The task -
The answer should reproduce every entry exactly and contain no images.
-------
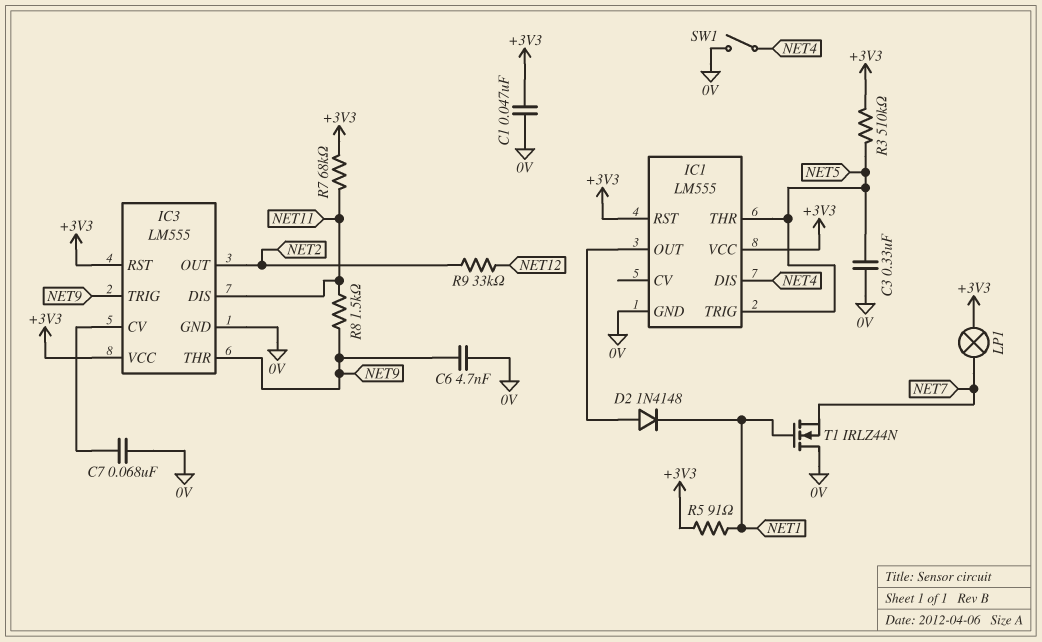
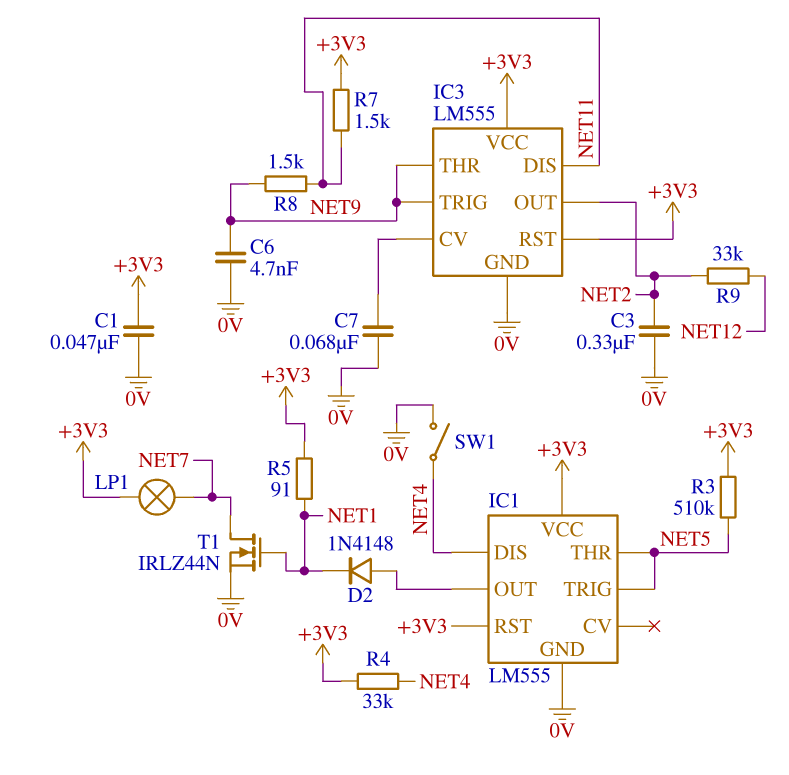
C3: 330nF (0V, NET5) -> 330nF (0V, NET2)
R4: none -> 33k (+3V3, NET4)
R7: 68k (+3V3, NET11) -> 1.5k (+3V3, NET11)
T1: NMOS IRLZ44N (G NET1, D 0V, S NET7) -> NMOS IRLZ44N (G NET1, D NET7, S 0V)

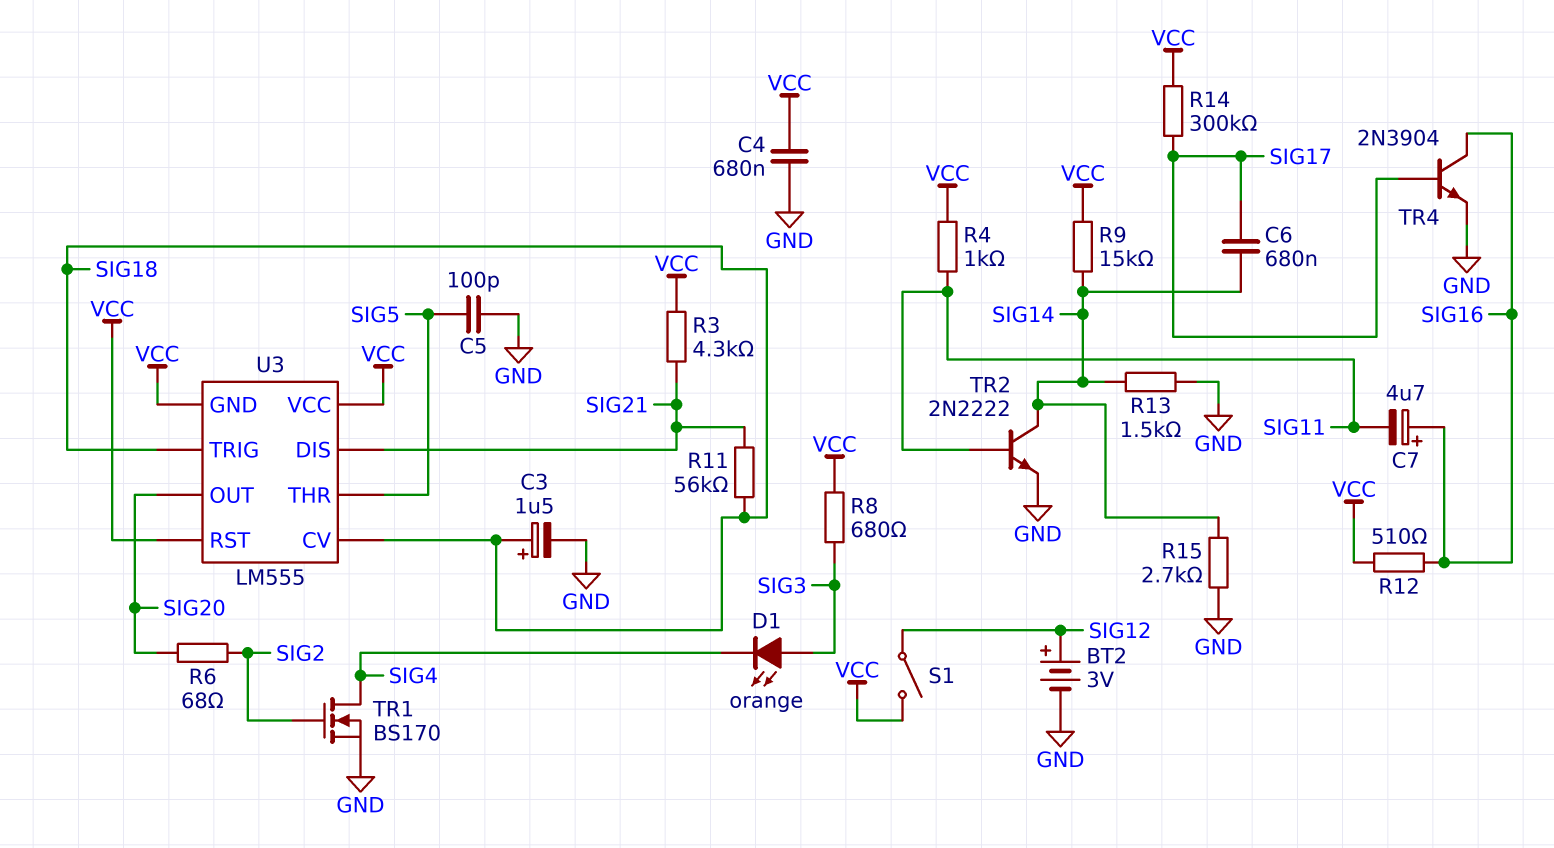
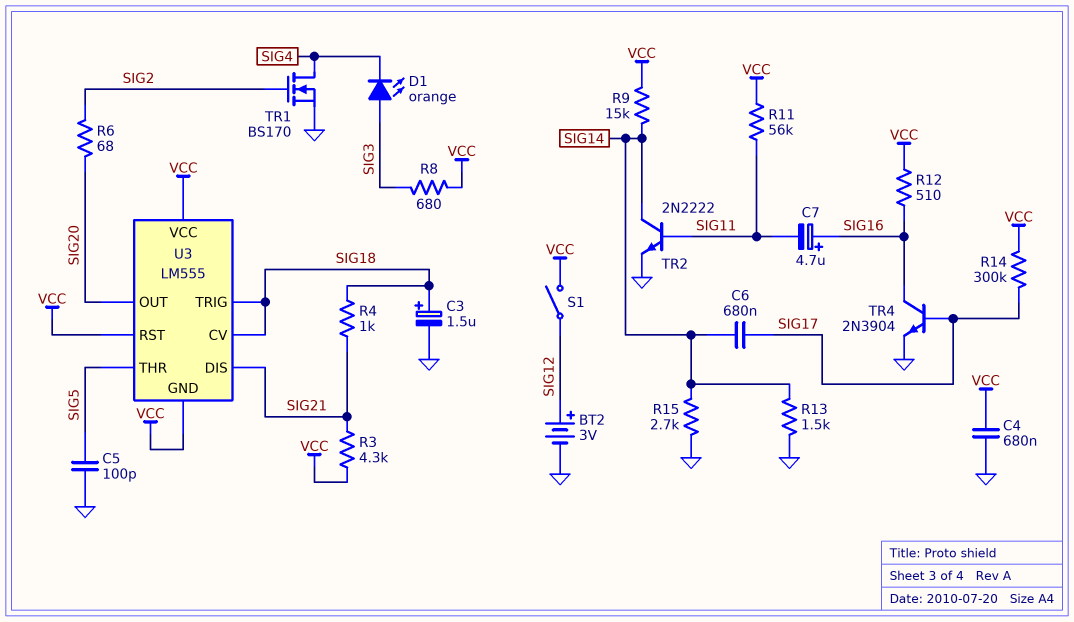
R4: 1k (SIG11, VCC) -> 1k (SIG18, SIG21)
R11: 56k (SIG18, SIG21) -> 56k (SIG11, VCC)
-------
Result -
C3: 330nF (0V, NET5) -> 330nF (0V, NET2)
R4: none -> 33k (+3V3, NET4)
R7: 68k (+3V3, NET11) -> 1.5k (+3V3, NET11)
T1: NMOS IRLZ44N (G NET1, D 0V, S NET7) -> NMOS IRLZ44N (G NET1, D NET7, S 0V)

R4: 1k (SIG11, VCC) -> 1k (SIG18, SIG21)
R11: 56k (SIG18, SIG21) -> 56k (SIG11, VCC)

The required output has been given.